--- START ---

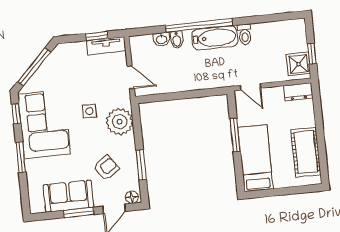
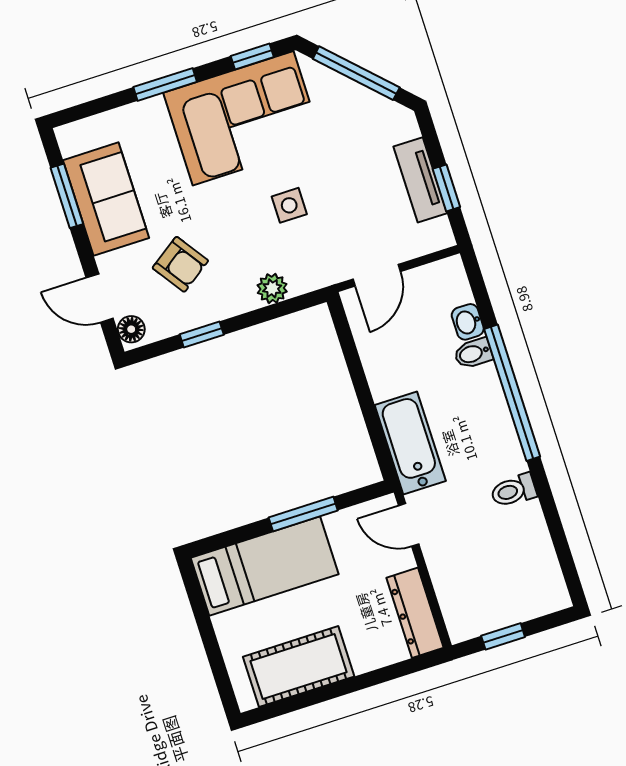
bathtub: (215, 38) -> (410, 443), moved, turned 180
tv unit: (106, 46) -> (420, 180), moved
shower: (298, 64) -> (476, 613), removed
door: (251, 87) -> (409, 525), hinge flipped
dresser: (298, 92) -> (415, 613), width x1.44
plant: (120, 122) -> (272, 288), width x0.53, depth x0.53
window: (141, 165) -> (202, 334), width x0.67
window: (79, 212) -> (67, 196), moved

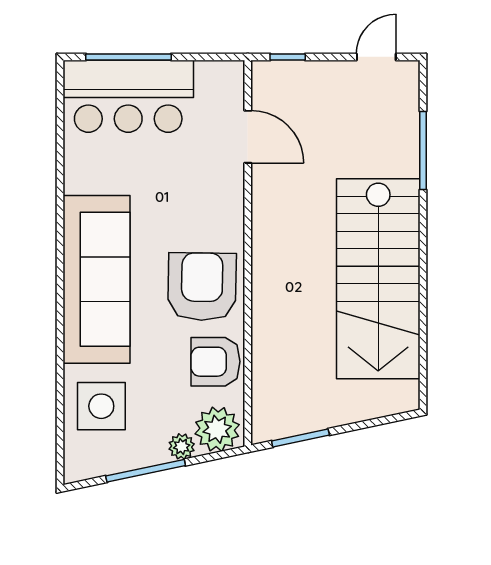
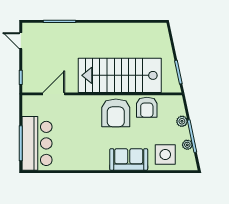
sofa: (96, 279) -> (129, 159), width x0.54, depth x0.79
stairs: (378, 279) -> (120, 75), moved, turned 180
armchair: (202, 287) -> (116, 113), turned -91
plant: (217, 429) -> (187, 145), moved, width x0.53, depth x0.53

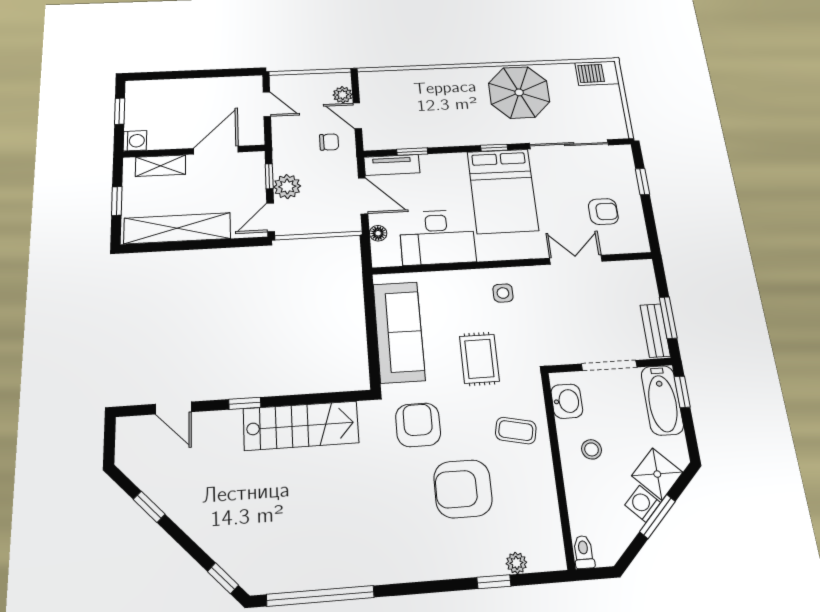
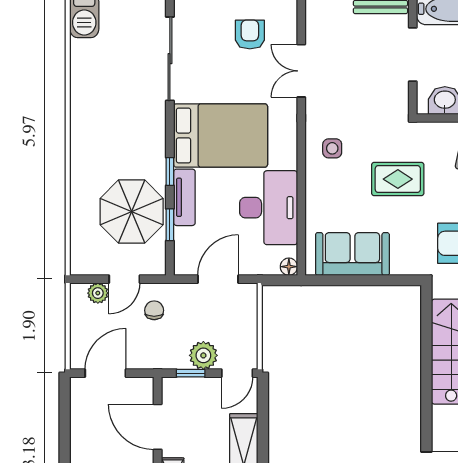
parasol: (519, 92) -> (132, 212), moved
door: (267, 104) -> (105, 373), width x1.38
window: (494, 148) -> (170, 172), moved
tv unit: (392, 165) -> (184, 197), moved
door: (271, 217) -> (237, 373), hinge flipped
floor lamp: (378, 233) -> (289, 267), moved
sofa: (399, 332) -> (352, 254), width x0.73
window: (245, 403) -> (426, 403), removed

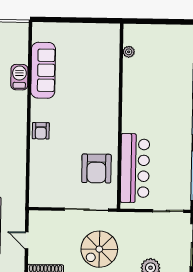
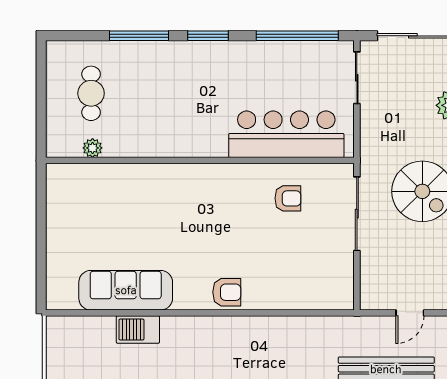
cafe table: (162, 52) -> (91, 93), added
armchair: (96, 168) -> (288, 198), width x0.53, depth x0.53

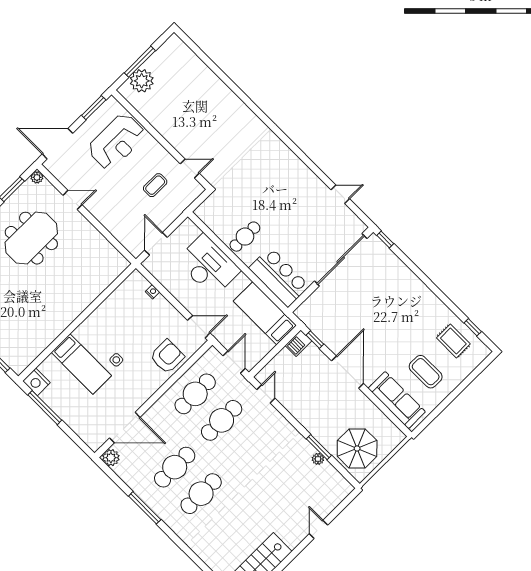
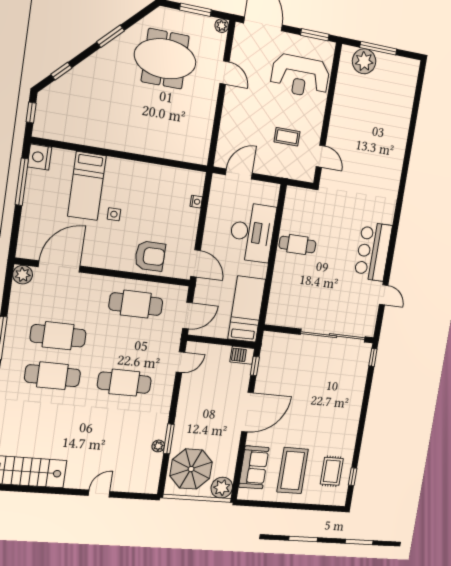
bar counter: (279, 277) -> (373, 251), moved, turned 180
coffee table: (426, 372) -> (293, 471), width x1.36, depth x1.32
sofa: (397, 400) -> (254, 467), width x0.73
cafe table: (222, 420) -> (124, 383), moved
door: (125, 428) -> (59, 266), swing flipped
plant: (392, 437) -> (222, 488), added

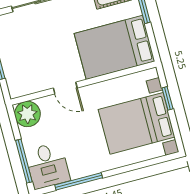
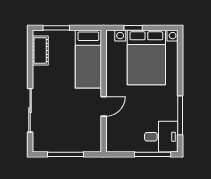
bed: (114, 47) -> (88, 59), width x0.67
plant: (27, 114) -> (116, 142), removed

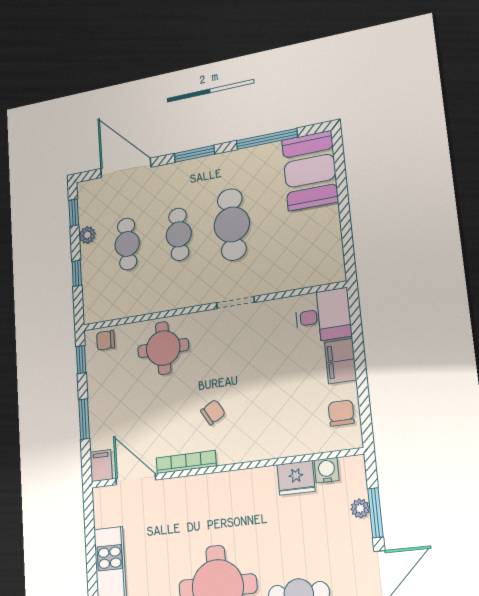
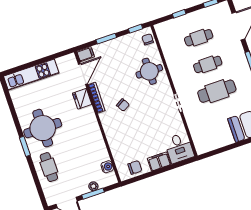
plant: (87, 235) -> (200, 14), removed
fridge: (296, 478) -> (82, 99), moved

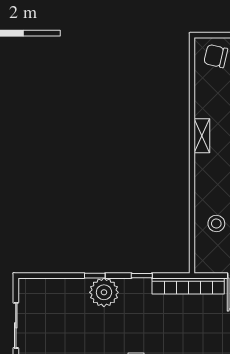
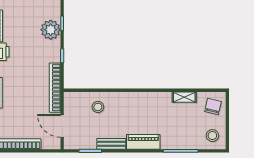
shelving: (202, 136) -> (184, 97), moved

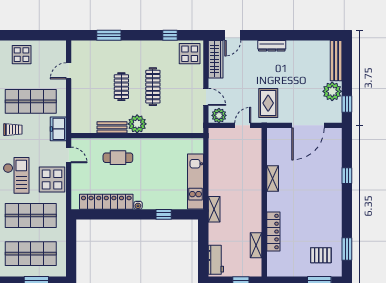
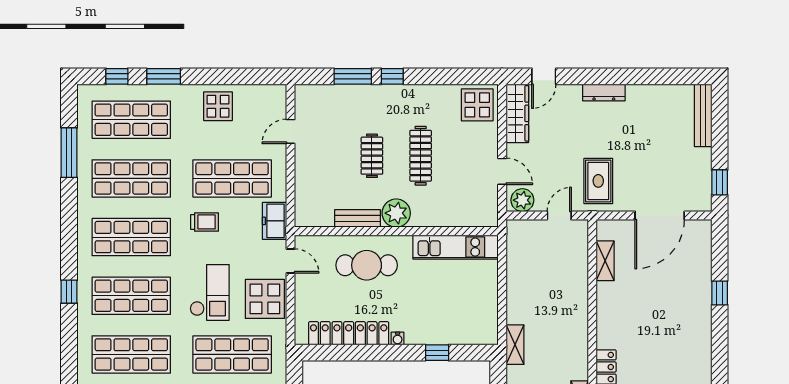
window: (170, 35) -> (392, 76), moved
plant: (332, 91) -> (697, 163), removed
cafe table: (118, 158) -> (367, 265), width x1.37, depth x1.35
shelving: (273, 178) -> (605, 261), moved
kitchen unit: (195, 181) -> (456, 247), moved, turned -90

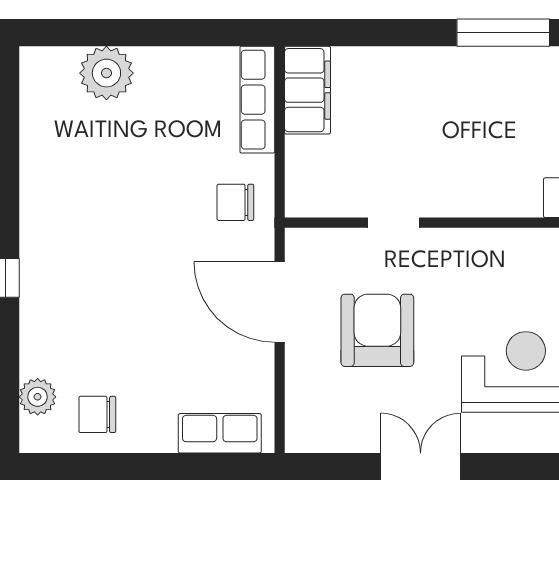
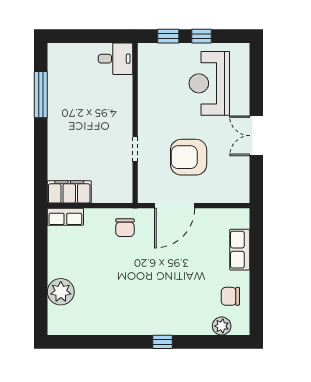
row of seats: (257, 100) -> (65, 217), width x0.68
chair: (97, 414) -> (230, 296), turned 90
row of seats: (220, 433) -> (240, 250), moved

--- END ---

## DIRECTIONS FOR THIS TASK
Where pictures appear, drop them, and reproduce exactly only the lines running from the beginning of the data to the line that contains "shelving: (202, 136) -> (184, 97), moved", inclusive.

## SOLVED PROBLEM
bathtub: (215, 38) -> (410, 443), moved, turned 180
tv unit: (106, 46) -> (420, 180), moved
shower: (298, 64) -> (476, 613), removed
door: (251, 87) -> (409, 525), hinge flipped
dresser: (298, 92) -> (415, 613), width x1.44
plant: (120, 122) -> (272, 288), width x0.53, depth x0.53
window: (141, 165) -> (202, 334), width x0.67
window: (79, 212) -> (67, 196), moved

sofa: (96, 279) -> (129, 159), width x0.54, depth x0.79
stairs: (378, 279) -> (120, 75), moved, turned 180
armchair: (202, 287) -> (116, 113), turned -91
plant: (217, 429) -> (187, 145), moved, width x0.53, depth x0.53

parasol: (519, 92) -> (132, 212), moved
door: (267, 104) -> (105, 373), width x1.38
window: (494, 148) -> (170, 172), moved
tv unit: (392, 165) -> (184, 197), moved
door: (271, 217) -> (237, 373), hinge flipped
floor lamp: (378, 233) -> (289, 267), moved
sofa: (399, 332) -> (352, 254), width x0.73
window: (245, 403) -> (426, 403), removed

cafe table: (162, 52) -> (91, 93), added
armchair: (96, 168) -> (288, 198), width x0.53, depth x0.53

bar counter: (279, 277) -> (373, 251), moved, turned 180
coffee table: (426, 372) -> (293, 471), width x1.36, depth x1.32
sofa: (397, 400) -> (254, 467), width x0.73
cafe table: (222, 420) -> (124, 383), moved
door: (125, 428) -> (59, 266), swing flipped
plant: (392, 437) -> (222, 488), added

bed: (114, 47) -> (88, 59), width x0.67
plant: (27, 114) -> (116, 142), removed

plant: (87, 235) -> (200, 14), removed
fridge: (296, 478) -> (82, 99), moved

shelving: (202, 136) -> (184, 97), moved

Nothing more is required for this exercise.